**TASK**. Using the listing below, extract each line that has the word "stained" in it.

Data excerpts:
# # # # #
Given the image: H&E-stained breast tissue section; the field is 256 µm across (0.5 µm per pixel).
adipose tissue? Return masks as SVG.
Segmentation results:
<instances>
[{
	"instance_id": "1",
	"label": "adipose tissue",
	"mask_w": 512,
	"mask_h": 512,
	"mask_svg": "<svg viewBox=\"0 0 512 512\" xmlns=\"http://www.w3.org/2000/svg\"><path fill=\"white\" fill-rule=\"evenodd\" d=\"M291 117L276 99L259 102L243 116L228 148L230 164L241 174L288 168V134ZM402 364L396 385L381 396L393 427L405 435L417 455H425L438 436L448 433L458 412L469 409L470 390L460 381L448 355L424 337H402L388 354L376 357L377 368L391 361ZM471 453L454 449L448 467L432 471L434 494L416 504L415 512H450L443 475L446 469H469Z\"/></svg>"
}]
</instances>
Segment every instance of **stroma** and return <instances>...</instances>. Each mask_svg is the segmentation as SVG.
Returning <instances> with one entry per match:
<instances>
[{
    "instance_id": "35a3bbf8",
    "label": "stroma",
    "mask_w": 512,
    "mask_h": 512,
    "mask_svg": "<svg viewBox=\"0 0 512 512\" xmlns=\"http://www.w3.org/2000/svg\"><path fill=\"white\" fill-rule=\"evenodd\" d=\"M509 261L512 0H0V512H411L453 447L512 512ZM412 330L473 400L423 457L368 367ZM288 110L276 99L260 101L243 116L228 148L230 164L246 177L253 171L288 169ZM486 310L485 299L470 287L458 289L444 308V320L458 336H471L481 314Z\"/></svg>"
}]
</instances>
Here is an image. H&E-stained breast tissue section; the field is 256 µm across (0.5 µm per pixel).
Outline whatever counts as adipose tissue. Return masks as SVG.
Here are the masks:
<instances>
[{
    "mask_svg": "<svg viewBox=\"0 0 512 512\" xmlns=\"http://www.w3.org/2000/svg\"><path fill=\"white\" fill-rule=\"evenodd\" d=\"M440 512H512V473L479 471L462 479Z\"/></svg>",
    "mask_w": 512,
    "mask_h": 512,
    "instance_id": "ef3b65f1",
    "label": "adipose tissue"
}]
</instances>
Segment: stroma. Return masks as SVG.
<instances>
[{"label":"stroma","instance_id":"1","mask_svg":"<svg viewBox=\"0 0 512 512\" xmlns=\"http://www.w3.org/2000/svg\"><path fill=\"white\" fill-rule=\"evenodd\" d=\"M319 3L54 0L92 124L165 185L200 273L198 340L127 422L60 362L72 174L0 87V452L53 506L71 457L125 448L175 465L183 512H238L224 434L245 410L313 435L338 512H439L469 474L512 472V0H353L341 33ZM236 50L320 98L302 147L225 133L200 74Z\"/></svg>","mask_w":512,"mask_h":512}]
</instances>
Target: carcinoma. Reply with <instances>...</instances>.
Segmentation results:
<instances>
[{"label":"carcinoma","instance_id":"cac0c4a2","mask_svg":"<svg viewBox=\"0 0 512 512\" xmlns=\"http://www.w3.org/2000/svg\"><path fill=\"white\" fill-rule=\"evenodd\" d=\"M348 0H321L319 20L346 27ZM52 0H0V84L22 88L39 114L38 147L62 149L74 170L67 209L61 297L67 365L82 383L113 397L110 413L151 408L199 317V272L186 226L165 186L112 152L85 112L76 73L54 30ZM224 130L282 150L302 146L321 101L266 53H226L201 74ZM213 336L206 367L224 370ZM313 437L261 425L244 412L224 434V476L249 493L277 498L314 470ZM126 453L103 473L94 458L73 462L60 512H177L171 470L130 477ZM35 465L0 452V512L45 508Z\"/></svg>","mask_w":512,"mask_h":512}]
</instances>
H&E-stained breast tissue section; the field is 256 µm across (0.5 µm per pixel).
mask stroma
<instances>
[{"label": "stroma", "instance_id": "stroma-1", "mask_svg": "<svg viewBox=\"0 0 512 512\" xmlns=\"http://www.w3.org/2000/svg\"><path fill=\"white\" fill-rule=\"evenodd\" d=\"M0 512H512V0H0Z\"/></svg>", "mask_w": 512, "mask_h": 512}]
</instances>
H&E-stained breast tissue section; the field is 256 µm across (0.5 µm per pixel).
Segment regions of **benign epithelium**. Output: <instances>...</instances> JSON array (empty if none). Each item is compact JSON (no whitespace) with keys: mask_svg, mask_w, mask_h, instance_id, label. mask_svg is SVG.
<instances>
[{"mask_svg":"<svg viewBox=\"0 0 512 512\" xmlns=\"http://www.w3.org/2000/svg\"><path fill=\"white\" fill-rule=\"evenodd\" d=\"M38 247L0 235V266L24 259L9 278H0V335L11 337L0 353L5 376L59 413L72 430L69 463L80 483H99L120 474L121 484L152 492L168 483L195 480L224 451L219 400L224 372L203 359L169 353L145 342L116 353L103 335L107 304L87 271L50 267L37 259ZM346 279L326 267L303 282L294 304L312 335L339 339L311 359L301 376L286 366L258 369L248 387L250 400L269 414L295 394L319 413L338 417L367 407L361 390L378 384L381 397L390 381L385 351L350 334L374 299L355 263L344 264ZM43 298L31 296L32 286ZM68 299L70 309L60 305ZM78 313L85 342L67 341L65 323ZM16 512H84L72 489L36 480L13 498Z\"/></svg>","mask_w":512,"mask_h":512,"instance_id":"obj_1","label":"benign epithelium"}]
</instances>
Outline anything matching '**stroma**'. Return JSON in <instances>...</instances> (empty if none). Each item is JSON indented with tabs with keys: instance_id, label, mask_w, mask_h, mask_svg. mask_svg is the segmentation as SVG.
# # # # #
**EXERCISE SOLUTION**.
Given the image: H&E-stained breast tissue section; the field is 256 µm across (0.5 µm per pixel).
Here is an image. H&E-stained breast tissue section; the field is 256 µm across (0.5 µm per pixel).
H&E-stained breast tissue section; the field is 256 µm across (0.5 µm per pixel).
H&E-stained breast tissue section; the field is 256 µm across (0.5 µm per pixel).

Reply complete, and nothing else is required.